Record extracts:
────────

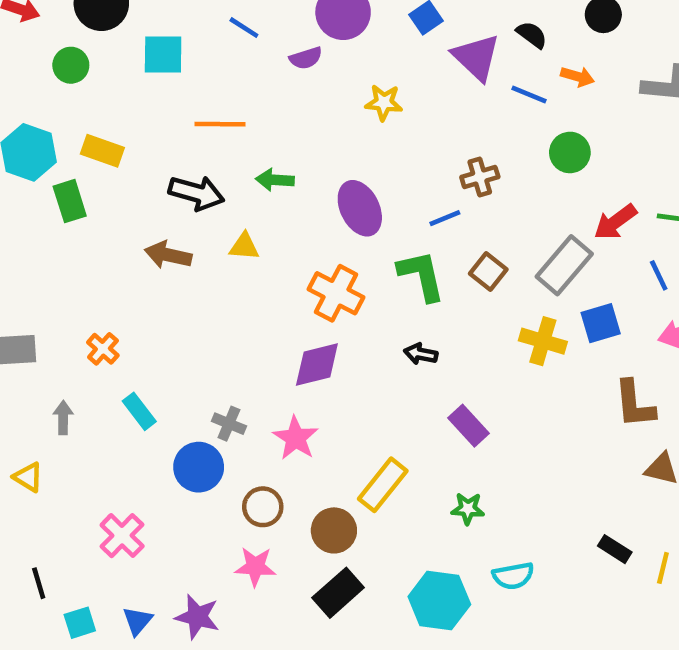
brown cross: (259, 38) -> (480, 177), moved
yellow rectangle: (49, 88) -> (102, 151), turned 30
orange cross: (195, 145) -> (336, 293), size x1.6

────────

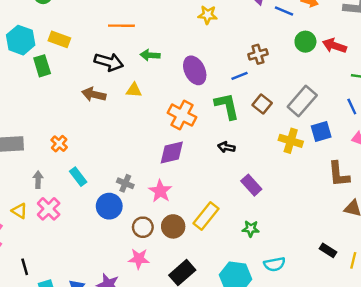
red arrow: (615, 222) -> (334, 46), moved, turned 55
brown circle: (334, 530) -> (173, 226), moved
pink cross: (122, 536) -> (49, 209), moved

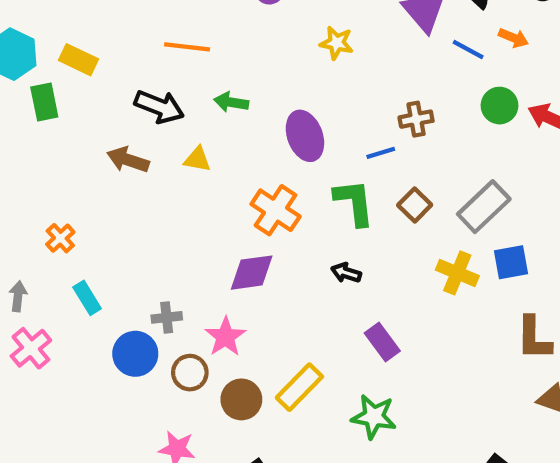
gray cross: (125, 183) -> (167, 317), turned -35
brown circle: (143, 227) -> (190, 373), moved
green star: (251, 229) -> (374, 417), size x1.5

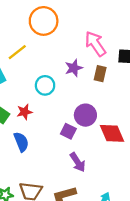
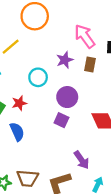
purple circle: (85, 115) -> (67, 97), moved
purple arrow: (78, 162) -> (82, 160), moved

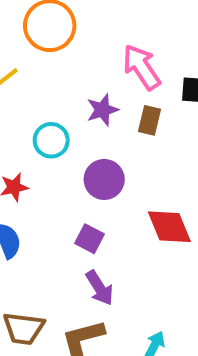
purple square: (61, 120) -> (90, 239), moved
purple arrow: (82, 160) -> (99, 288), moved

────────

Exercise prompt:
Since only lines holding the word "arrow" matter, count them in the data above and report the number alone.

Task response:
3